Start with the first line of the material. Repeat each line exactly through the one that contains "U205: 24LC512 -> AT24C32".

Data in this exercise
========================================================================

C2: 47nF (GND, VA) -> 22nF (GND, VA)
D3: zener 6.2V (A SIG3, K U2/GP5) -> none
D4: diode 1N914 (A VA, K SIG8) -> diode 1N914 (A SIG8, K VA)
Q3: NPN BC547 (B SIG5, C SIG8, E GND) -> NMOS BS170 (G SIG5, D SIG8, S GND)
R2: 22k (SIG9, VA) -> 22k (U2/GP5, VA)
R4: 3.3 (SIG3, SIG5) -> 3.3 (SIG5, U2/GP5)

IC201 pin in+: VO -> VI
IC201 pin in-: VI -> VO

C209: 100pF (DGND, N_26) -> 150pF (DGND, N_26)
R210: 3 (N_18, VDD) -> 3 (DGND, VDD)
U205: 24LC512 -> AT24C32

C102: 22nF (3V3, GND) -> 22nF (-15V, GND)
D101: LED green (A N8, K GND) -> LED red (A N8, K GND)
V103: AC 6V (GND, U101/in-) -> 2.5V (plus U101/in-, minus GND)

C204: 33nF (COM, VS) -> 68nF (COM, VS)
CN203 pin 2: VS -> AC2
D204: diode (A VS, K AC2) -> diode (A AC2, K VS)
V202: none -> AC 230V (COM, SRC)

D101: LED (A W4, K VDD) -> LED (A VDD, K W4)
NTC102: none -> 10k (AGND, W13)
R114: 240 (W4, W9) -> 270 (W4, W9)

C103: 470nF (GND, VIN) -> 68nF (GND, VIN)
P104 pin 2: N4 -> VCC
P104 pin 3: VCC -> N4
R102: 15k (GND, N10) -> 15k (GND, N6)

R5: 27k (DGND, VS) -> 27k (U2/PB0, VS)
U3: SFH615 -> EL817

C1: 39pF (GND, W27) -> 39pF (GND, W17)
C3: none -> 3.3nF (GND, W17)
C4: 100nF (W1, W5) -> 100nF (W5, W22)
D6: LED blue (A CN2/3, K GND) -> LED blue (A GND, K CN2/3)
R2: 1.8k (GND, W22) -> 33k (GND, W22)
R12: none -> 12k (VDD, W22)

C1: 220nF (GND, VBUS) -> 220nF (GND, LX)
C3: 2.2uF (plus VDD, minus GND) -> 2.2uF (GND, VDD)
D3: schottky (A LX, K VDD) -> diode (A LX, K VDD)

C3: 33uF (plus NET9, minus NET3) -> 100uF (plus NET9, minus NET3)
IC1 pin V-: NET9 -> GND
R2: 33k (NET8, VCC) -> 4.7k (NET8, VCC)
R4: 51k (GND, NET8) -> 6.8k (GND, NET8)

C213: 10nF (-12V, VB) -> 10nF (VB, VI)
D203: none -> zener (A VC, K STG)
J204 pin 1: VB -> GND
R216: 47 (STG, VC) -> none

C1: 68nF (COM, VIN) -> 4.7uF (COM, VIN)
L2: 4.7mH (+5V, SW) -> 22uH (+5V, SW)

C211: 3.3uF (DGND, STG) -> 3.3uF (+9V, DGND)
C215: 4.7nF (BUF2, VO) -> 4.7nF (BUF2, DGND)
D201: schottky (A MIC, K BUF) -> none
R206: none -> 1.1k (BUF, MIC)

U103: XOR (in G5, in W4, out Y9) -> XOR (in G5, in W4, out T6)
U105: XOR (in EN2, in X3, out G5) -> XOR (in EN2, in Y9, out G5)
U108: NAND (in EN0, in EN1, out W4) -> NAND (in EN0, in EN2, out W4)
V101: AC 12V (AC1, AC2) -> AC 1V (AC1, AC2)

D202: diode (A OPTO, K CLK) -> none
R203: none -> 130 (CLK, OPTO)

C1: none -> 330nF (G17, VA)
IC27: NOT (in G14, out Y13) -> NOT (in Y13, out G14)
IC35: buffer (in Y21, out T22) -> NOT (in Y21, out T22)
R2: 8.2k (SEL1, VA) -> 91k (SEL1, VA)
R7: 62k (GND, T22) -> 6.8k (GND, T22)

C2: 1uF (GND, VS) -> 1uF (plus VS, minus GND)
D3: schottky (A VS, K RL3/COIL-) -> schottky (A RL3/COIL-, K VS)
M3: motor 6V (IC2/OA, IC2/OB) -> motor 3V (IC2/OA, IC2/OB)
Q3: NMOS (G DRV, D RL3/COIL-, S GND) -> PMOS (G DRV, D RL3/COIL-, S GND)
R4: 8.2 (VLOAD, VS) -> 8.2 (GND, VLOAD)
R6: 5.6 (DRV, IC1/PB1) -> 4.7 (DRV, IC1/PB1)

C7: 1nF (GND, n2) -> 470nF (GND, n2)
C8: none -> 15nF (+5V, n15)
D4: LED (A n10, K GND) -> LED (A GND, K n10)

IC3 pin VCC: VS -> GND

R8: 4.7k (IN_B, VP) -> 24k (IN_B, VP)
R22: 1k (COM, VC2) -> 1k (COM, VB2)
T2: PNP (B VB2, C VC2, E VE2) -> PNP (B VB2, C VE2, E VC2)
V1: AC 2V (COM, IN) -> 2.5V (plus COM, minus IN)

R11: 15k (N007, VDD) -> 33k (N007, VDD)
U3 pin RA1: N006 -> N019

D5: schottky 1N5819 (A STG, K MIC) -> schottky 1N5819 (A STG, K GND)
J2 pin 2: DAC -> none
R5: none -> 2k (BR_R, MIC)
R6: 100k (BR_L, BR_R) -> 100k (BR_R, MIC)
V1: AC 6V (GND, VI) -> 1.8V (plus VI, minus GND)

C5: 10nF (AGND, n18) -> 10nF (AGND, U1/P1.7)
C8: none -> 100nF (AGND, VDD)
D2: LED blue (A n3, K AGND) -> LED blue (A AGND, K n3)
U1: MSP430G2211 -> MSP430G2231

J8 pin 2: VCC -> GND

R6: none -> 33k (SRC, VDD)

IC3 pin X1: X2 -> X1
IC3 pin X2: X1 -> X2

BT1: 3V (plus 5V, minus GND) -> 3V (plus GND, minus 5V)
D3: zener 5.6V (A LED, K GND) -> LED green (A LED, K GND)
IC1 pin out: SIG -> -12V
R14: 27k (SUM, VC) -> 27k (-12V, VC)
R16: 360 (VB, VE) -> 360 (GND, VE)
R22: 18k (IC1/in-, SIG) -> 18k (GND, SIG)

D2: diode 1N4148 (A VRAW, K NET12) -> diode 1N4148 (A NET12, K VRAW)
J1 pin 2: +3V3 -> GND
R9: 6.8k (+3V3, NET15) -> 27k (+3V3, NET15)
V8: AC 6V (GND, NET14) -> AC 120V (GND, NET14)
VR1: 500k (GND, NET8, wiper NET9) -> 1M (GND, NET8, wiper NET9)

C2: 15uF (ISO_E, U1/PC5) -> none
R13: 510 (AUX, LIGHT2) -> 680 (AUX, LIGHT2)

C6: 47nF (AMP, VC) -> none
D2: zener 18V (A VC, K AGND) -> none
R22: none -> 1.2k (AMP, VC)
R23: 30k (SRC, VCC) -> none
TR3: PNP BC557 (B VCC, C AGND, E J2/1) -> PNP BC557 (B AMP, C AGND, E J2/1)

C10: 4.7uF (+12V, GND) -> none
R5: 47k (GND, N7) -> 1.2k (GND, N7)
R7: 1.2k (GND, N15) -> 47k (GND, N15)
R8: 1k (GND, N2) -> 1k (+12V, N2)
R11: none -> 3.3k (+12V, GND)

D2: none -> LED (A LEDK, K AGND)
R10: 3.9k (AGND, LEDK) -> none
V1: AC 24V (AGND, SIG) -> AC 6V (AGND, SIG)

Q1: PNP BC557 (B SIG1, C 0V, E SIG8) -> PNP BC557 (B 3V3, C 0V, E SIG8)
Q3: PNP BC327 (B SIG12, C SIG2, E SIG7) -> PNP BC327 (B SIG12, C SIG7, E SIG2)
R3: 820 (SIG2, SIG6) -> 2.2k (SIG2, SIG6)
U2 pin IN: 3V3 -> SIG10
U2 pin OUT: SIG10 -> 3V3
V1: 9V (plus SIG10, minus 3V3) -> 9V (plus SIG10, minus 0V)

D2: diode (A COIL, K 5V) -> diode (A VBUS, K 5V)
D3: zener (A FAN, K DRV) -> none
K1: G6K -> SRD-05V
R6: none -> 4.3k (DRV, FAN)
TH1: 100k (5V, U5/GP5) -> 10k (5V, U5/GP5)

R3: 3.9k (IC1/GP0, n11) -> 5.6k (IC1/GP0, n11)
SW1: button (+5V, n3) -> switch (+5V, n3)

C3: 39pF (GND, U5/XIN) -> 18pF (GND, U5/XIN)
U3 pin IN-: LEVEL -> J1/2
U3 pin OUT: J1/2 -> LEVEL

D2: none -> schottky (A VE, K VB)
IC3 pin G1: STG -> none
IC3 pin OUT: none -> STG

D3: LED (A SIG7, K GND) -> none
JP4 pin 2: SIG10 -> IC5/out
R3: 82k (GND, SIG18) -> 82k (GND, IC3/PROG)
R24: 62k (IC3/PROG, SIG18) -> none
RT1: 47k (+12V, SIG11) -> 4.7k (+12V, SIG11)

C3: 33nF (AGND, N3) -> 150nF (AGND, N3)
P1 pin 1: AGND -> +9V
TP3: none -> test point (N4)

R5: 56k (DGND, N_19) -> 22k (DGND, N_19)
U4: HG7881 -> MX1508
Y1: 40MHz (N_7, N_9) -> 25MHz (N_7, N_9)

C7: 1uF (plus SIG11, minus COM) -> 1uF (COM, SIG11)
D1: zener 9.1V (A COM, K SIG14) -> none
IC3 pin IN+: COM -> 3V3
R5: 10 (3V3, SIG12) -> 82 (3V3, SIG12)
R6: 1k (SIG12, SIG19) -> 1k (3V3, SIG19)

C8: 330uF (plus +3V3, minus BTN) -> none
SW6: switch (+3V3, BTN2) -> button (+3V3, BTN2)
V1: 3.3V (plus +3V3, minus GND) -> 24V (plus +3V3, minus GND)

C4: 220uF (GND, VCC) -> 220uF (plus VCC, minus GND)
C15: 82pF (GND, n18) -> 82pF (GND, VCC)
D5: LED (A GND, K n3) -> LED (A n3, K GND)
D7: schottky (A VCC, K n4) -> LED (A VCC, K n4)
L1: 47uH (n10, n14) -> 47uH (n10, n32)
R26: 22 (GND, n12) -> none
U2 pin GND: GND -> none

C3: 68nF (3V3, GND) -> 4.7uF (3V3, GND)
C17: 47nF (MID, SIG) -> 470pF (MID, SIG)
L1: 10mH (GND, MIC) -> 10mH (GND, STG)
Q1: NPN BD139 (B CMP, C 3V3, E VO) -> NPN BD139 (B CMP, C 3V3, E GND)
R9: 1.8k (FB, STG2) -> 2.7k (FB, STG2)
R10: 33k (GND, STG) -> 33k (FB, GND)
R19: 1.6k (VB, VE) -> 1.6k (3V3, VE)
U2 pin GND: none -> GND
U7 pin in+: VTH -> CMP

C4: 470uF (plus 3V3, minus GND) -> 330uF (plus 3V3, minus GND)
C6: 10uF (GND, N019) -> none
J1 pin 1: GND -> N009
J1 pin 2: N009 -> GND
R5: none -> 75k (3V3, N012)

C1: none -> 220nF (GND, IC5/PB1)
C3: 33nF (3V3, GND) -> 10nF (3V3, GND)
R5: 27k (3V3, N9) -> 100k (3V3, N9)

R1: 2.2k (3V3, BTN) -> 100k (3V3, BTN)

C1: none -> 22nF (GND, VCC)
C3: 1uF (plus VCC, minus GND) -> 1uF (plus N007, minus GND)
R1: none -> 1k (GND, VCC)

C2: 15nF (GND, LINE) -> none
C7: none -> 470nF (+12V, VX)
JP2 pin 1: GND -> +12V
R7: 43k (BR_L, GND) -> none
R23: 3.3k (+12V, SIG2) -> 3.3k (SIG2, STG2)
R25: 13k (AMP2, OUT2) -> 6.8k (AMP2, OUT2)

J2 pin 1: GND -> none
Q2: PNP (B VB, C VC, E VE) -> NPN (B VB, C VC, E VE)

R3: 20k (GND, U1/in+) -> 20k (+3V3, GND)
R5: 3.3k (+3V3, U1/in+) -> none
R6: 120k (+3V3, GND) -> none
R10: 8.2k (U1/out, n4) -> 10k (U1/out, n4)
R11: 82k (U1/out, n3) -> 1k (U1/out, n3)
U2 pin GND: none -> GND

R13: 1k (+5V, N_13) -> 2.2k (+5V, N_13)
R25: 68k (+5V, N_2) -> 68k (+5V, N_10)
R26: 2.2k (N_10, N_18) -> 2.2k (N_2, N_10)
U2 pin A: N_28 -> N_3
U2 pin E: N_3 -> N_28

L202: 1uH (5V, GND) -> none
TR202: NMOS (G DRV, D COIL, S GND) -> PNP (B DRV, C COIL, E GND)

========================================================================

Written solution
C2: 47nF (GND, VA) -> 22nF (GND, VA)
D3: zener 6.2V (A SIG3, K U2/GP5) -> none
D4: diode 1N914 (A VA, K SIG8) -> diode 1N914 (A SIG8, K VA)
Q3: NPN BC547 (B SIG5, C SIG8, E GND) -> NMOS BS170 (G SIG5, D SIG8, S GND)
R2: 22k (SIG9, VA) -> 22k (U2/GP5, VA)
R4: 3.3 (SIG3, SIG5) -> 3.3 (SIG5, U2/GP5)

IC201 pin in+: VO -> VI
IC201 pin in-: VI -> VO

C209: 100pF (DGND, N_26) -> 150pF (DGND, N_26)
R210: 3 (N_18, VDD) -> 3 (DGND, VDD)
U205: 24LC512 -> AT24C32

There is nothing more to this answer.